_TASK ITEM:_
Except for the images, repeat the entries below word for word.

_INPUT FOR THIS TASK:_
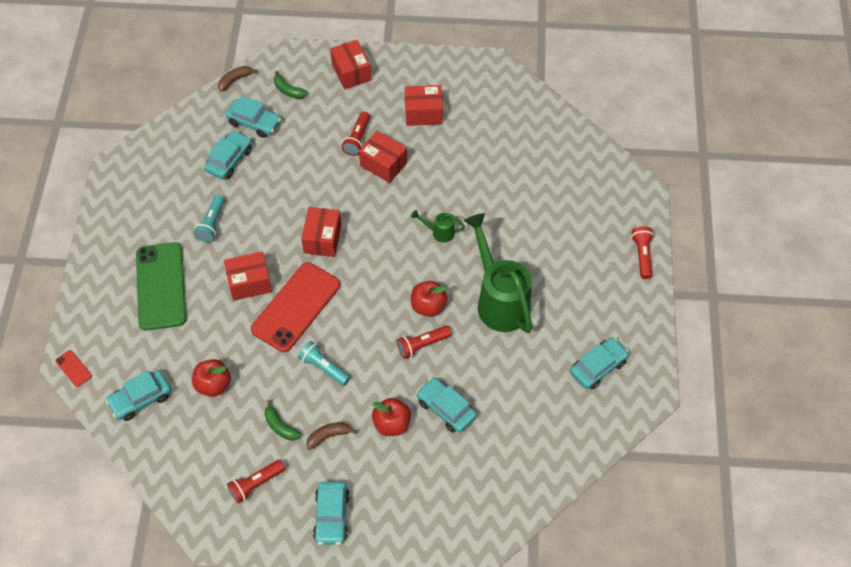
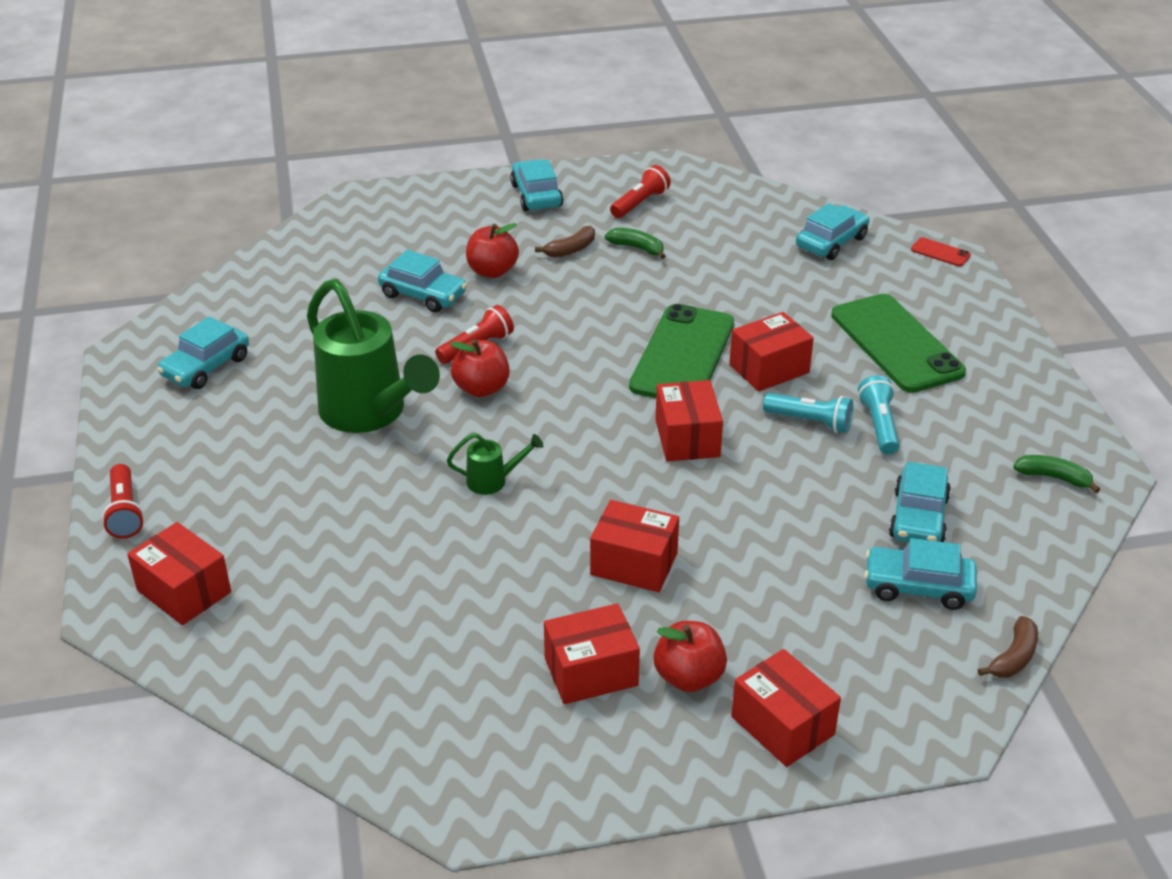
camera: 165 degrees right, 20 degrees down
(213, 385) = (748, 267): red apple -> red apple (689, 677)
(288, 90) = (891, 660): green banana -> green banana (1054, 478)
(296, 307) = (683, 355): red phone -> green phone
(323, 368) = (609, 304): turquoise flashlight -> turquoise flashlight (810, 422)
(357, 139) = (703, 597): red flashlight -> none
(609, 197) = (184, 591): none -> red box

_EXERCISE ANSWER:_
camera: 165 degrees right, 20 degrees down
(213, 385) = (748, 267): red apple -> red apple (689, 677)
(288, 90) = (891, 660): green banana -> green banana (1054, 478)
(296, 307) = (683, 355): red phone -> green phone
(323, 368) = (609, 304): turquoise flashlight -> turquoise flashlight (810, 422)
(357, 139) = (703, 597): red flashlight -> none
(609, 197) = (184, 591): none -> red box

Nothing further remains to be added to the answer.